- What the task requires
Report the count of lines containing the word "right" in these records, with no other text.

#### Exercise inputs ####

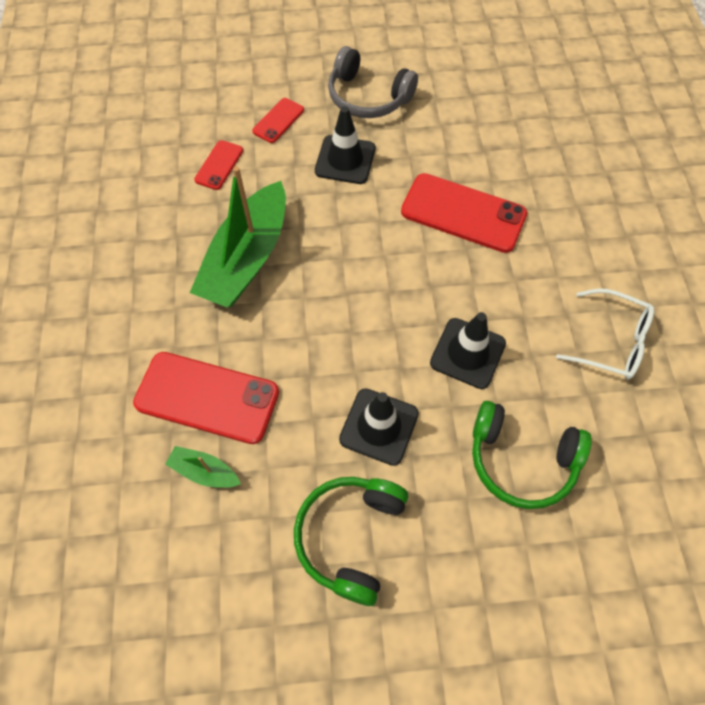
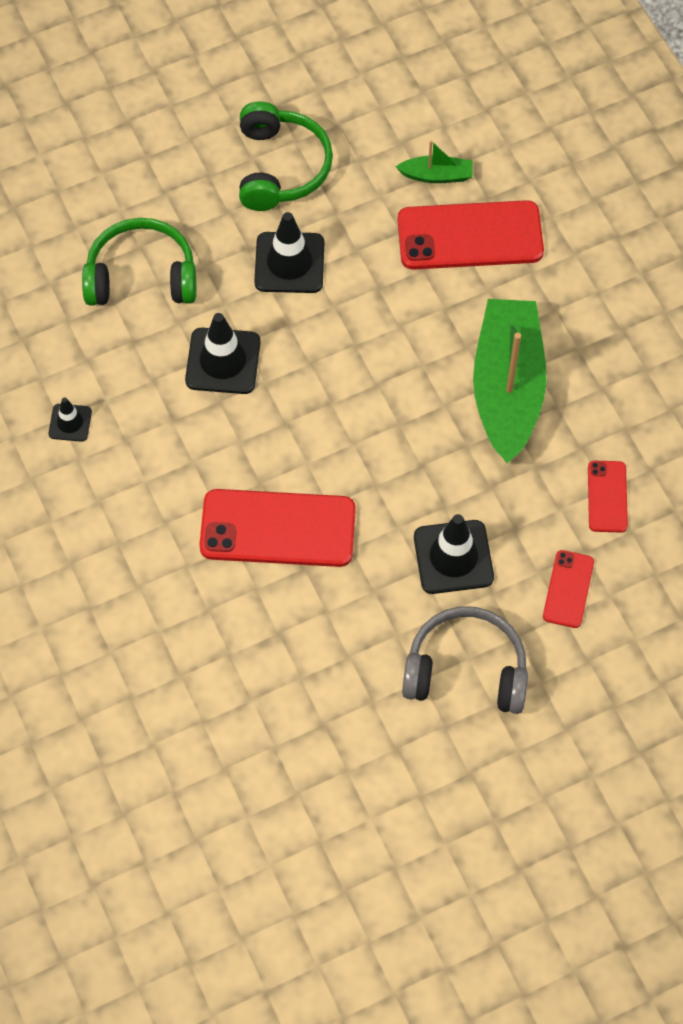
camera: 160 degrees right, 0 degrees up
(611, 342) = (70, 423): white glasses -> black traffic cone

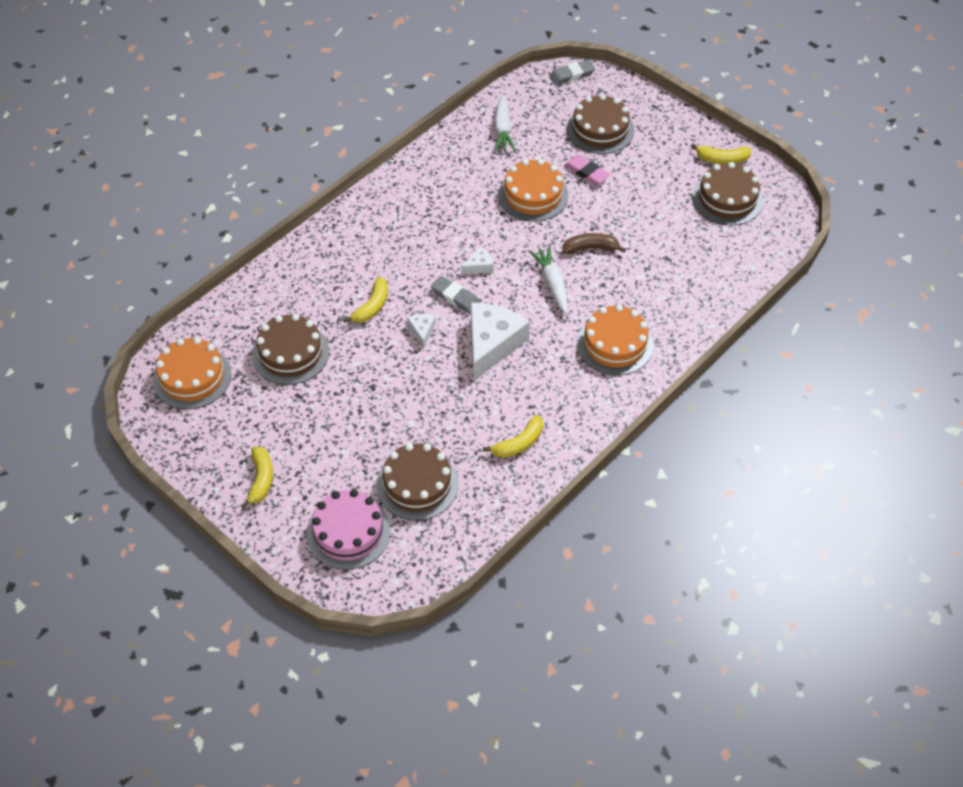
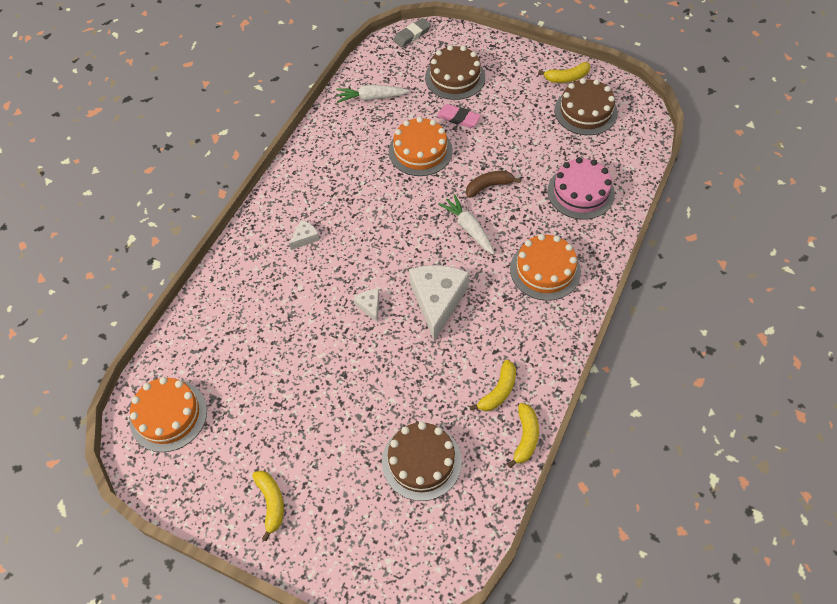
camera: 15 degrees left, 5 degrees up
(290, 353) = (255, 363): brown cake -> none
(348, 532) = (374, 532): pink cake -> pink cake (580, 192)
(372, 306) = (315, 295): yellow banana -> yellow banana (525, 437)
(455, 297) = (388, 265): grey eraser -> none
(479, 266) = (398, 229): white cheese -> white cheese (305, 238)
(503, 129) = (371, 98): white carrot -> white carrot turned 105 degrees clockwise

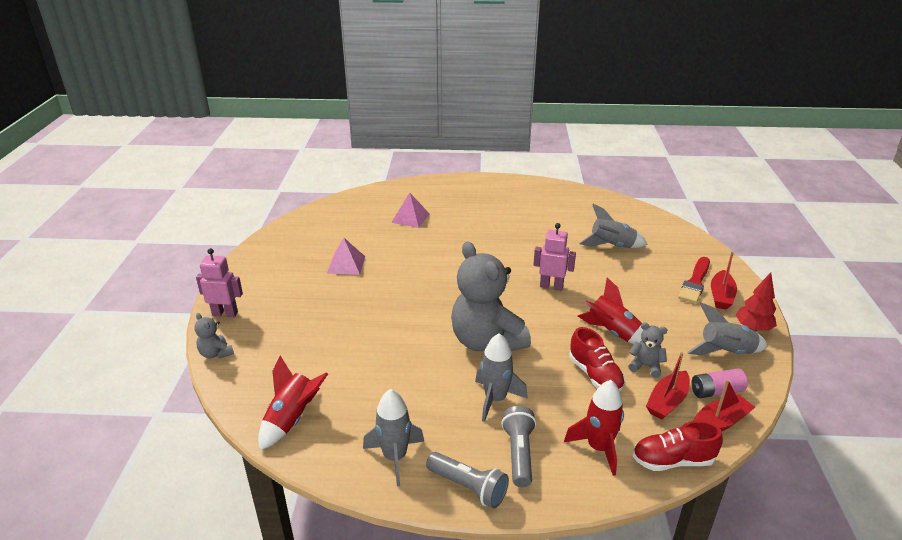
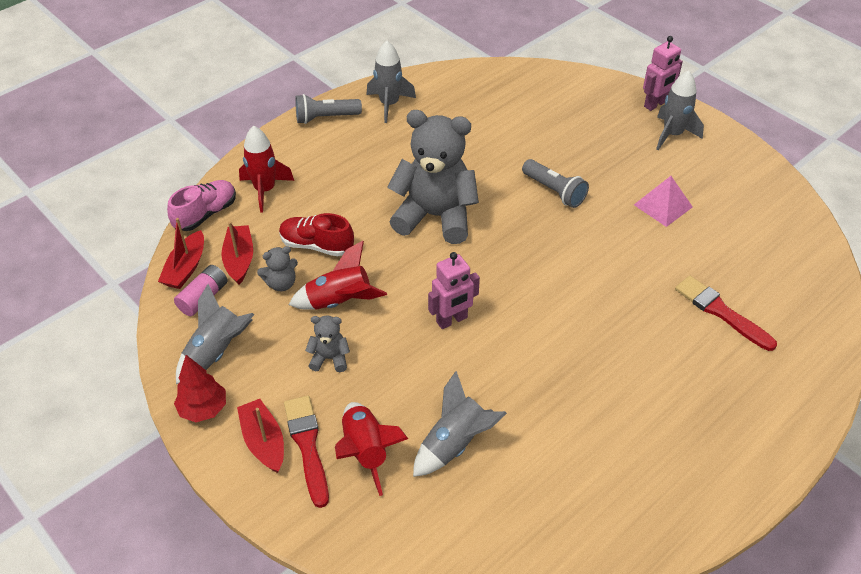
camera: 135 degrees right, 15 degrees up
(216, 353) = (601, 81): grey teddy bear -> grey teddy bear (329, 358)
(292, 419) = (481, 83): red rocket -> red rocket (366, 451)
(410, 218) = (721, 312): pink pyramid -> red brush
(495, 399) = (371, 176): grey rocket -> grey rocket (672, 134)
(519, 453) = (315, 153): grey flashlight -> grey flashlight (554, 191)
(672, 461) = (206, 214): red shoe -> pink shoe

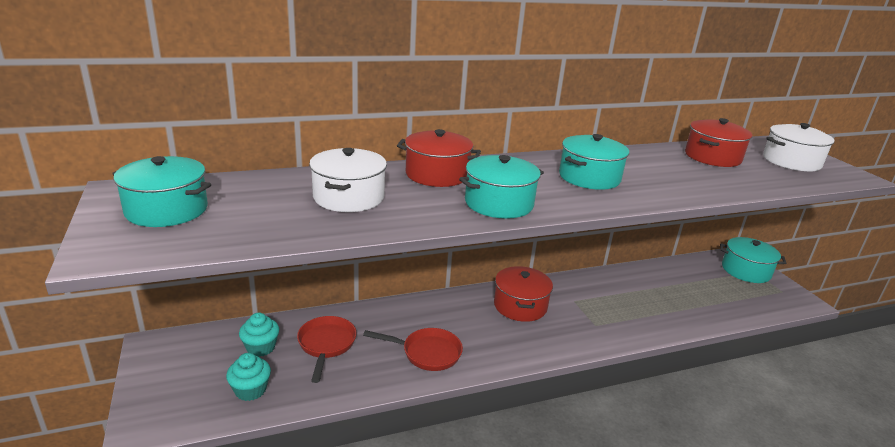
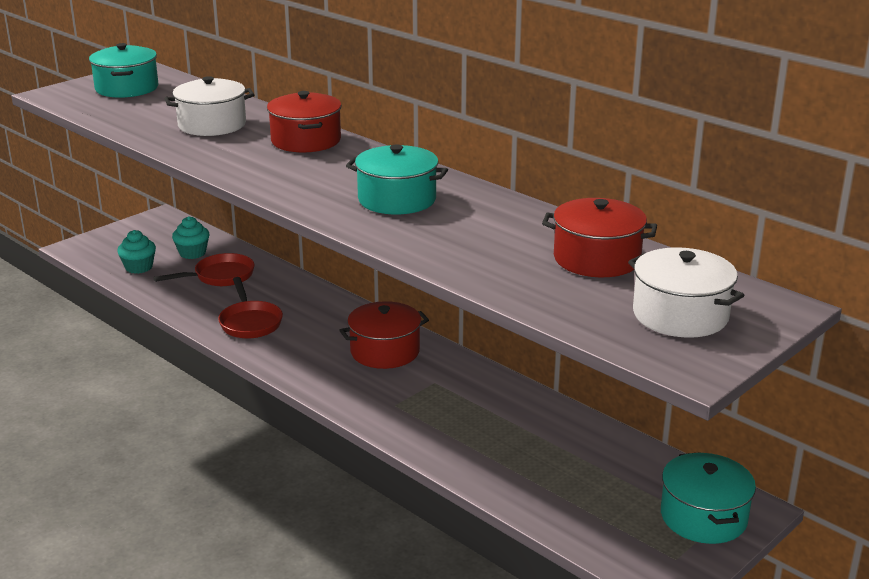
camera: 65 degrees right, 0 degrees up
(499, 203) = (268, 173): turquoise pot -> none

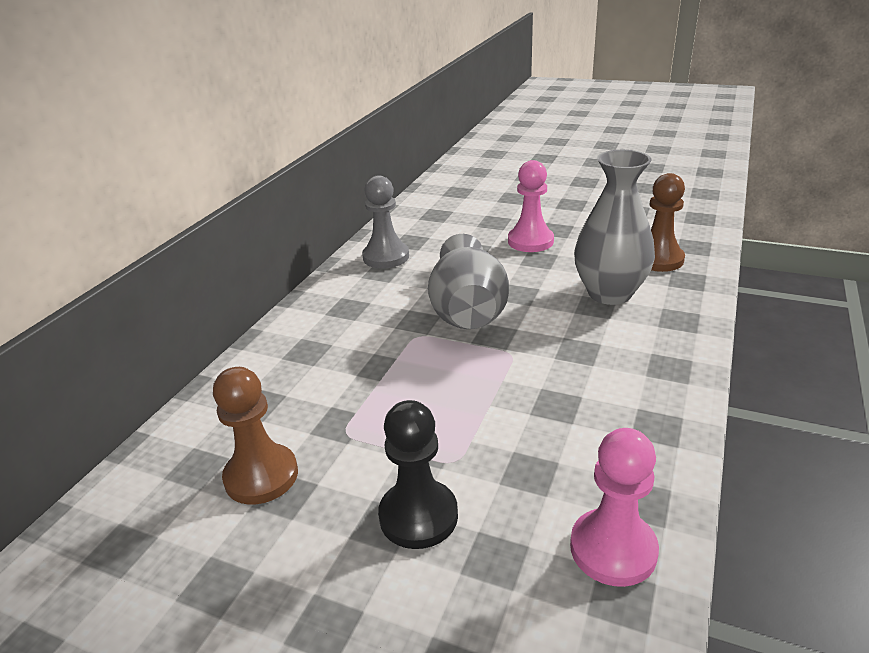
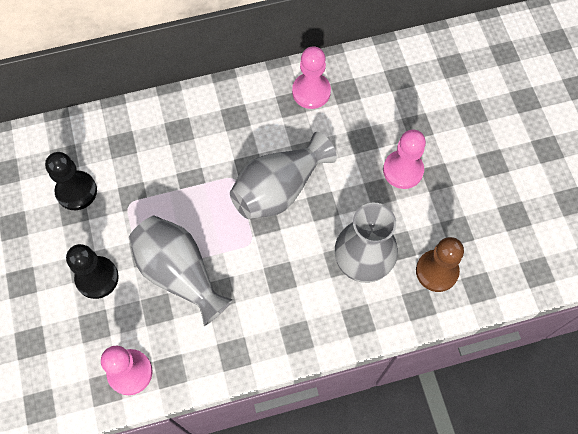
camera: 50 degrees right, 35 degrees up
(261, 476) = (76, 191): brown pawn -> black pawn
(386, 257) = (311, 92): grey pawn -> pink pawn
(496, 427) = (180, 273): none -> grey vase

####

- Solution for this exercise
4